◆ What the task asks
Return exactly the lines of the entries that start at the line containing "none -> grey brick F7:H7 level 1" and continue to the last line. Omit the pictures.

◆ Data for processing

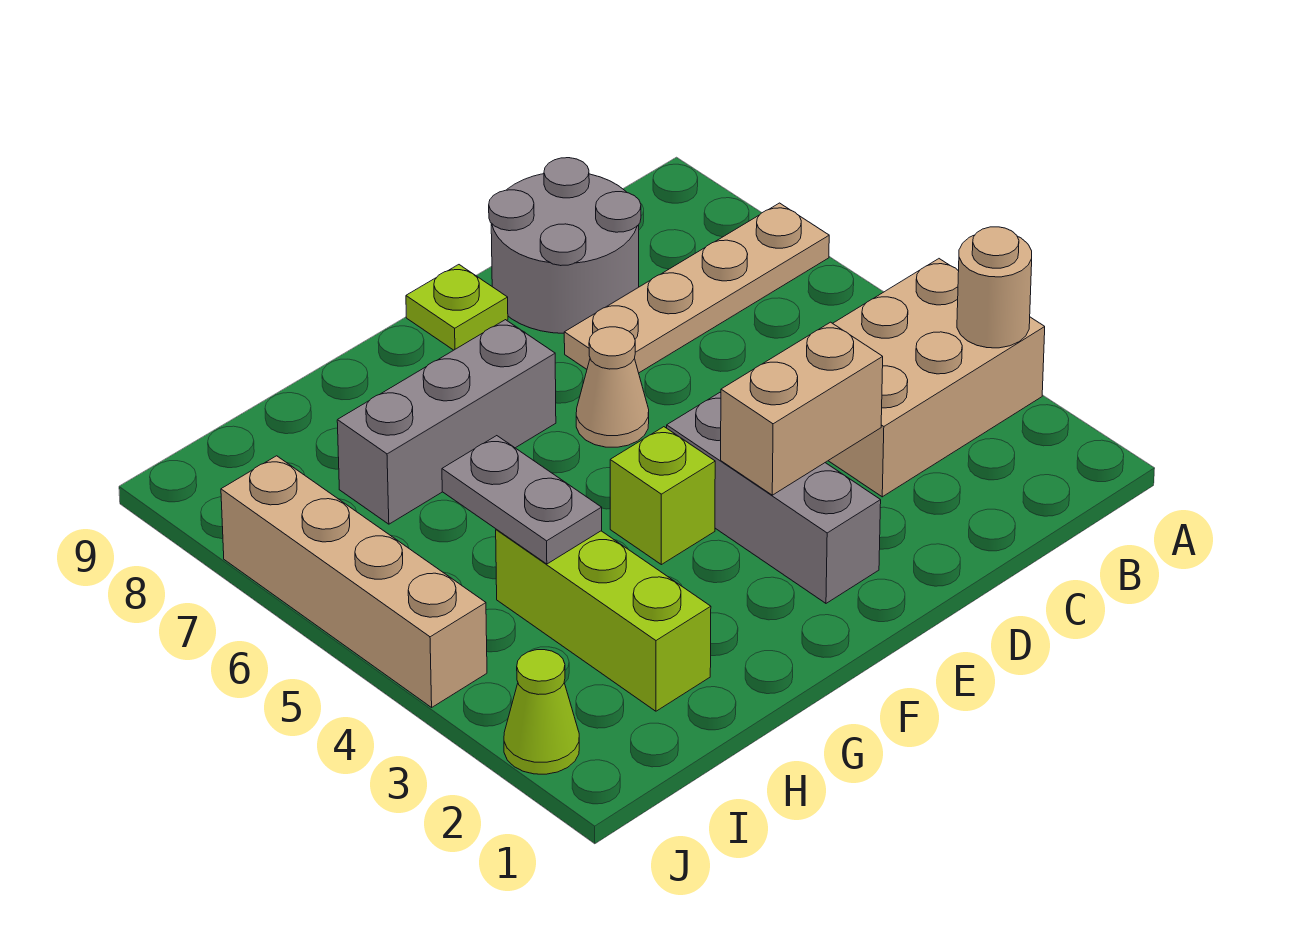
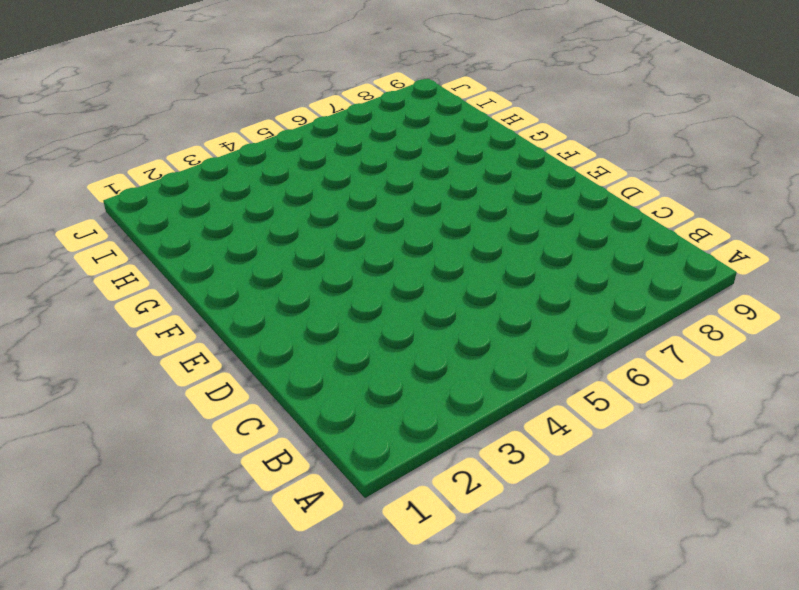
none -> tan brick A3:C4 level 1
none -> tan plate A7:D7 level 1
none -> grey round brick C8:D9 level 1

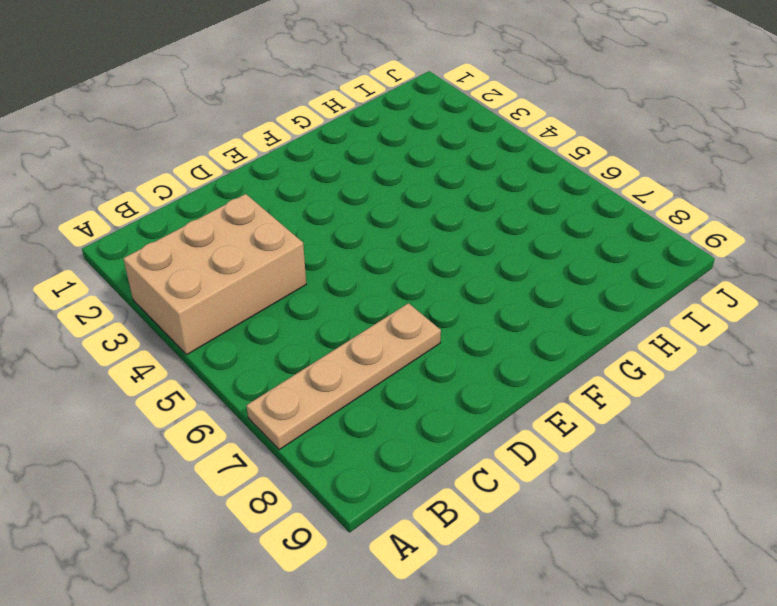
none -> grey round brick C8:D9 level 1
none -> grey brick E2:E4 level 1
none -> tan cone E6 level 1

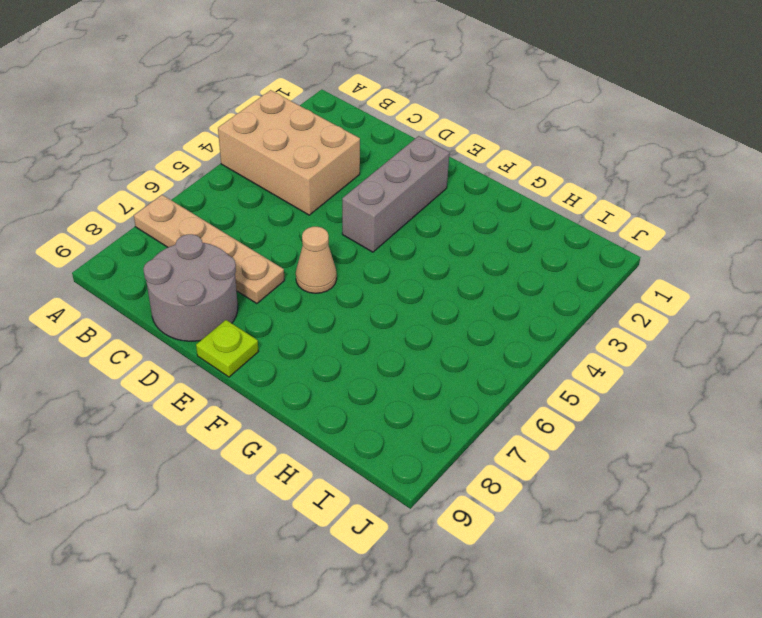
none -> lime brick F4 level 1
none -> grey brick F7:H7 level 1
none -> lime brick H2:H4 level 1

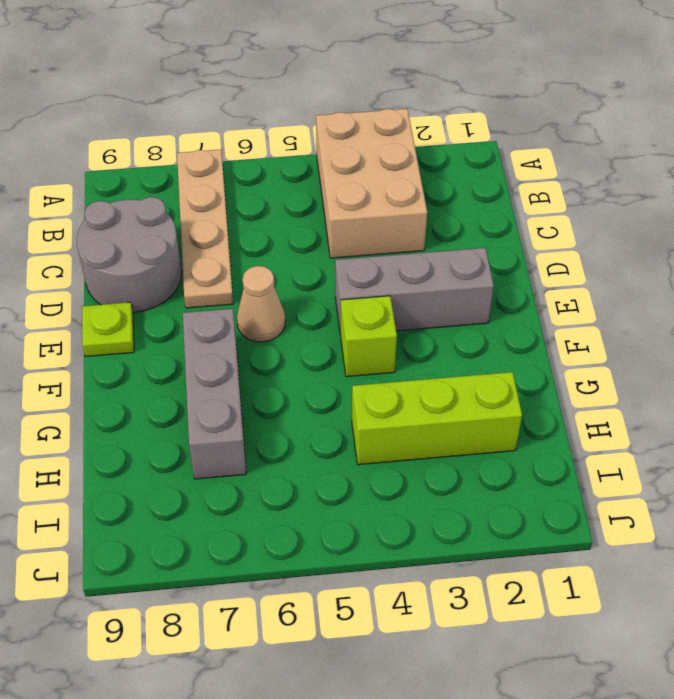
none -> lime cone J2 level 1
none -> tan brick J4:J7 level 1
none -> tan round brick A3 level 2

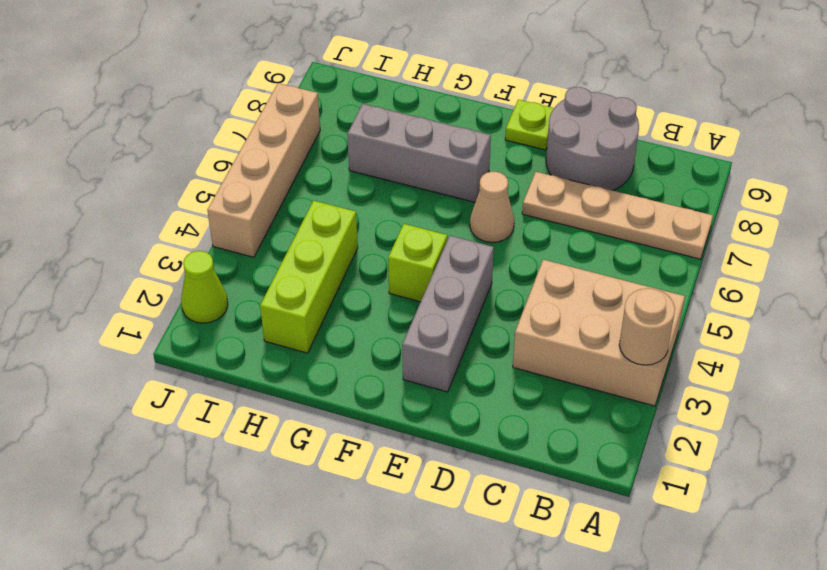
none -> tan brick D3:E3 level 2
none -> grey plate H4:H5 level 2

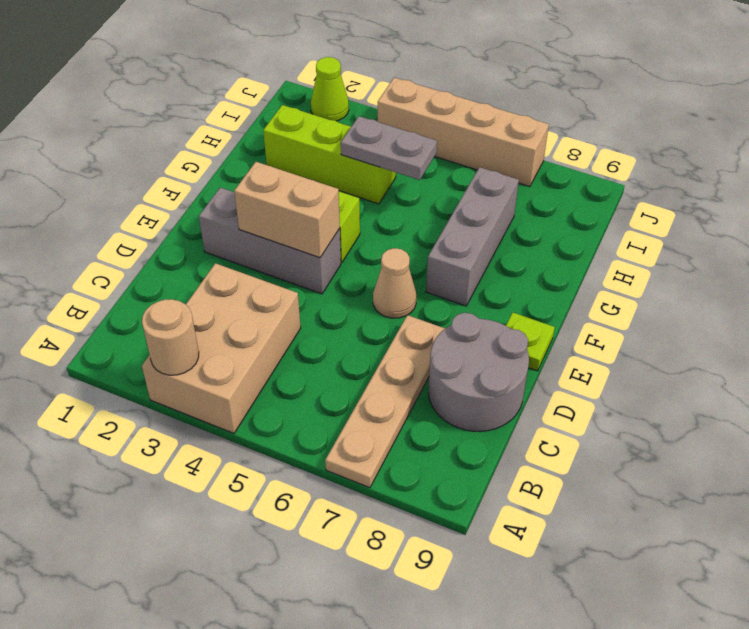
tan brick E3:E4 level 2 -> tan brick D3:E3 level 2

◆ Finished exercise
none -> grey brick F7:H7 level 1
none -> lime brick H2:H4 level 1

none -> lime cone J2 level 1
none -> tan brick J4:J7 level 1
none -> tan round brick A3 level 2

none -> tan brick D3:E3 level 2
none -> grey plate H4:H5 level 2

tan brick E3:E4 level 2 -> tan brick D3:E3 level 2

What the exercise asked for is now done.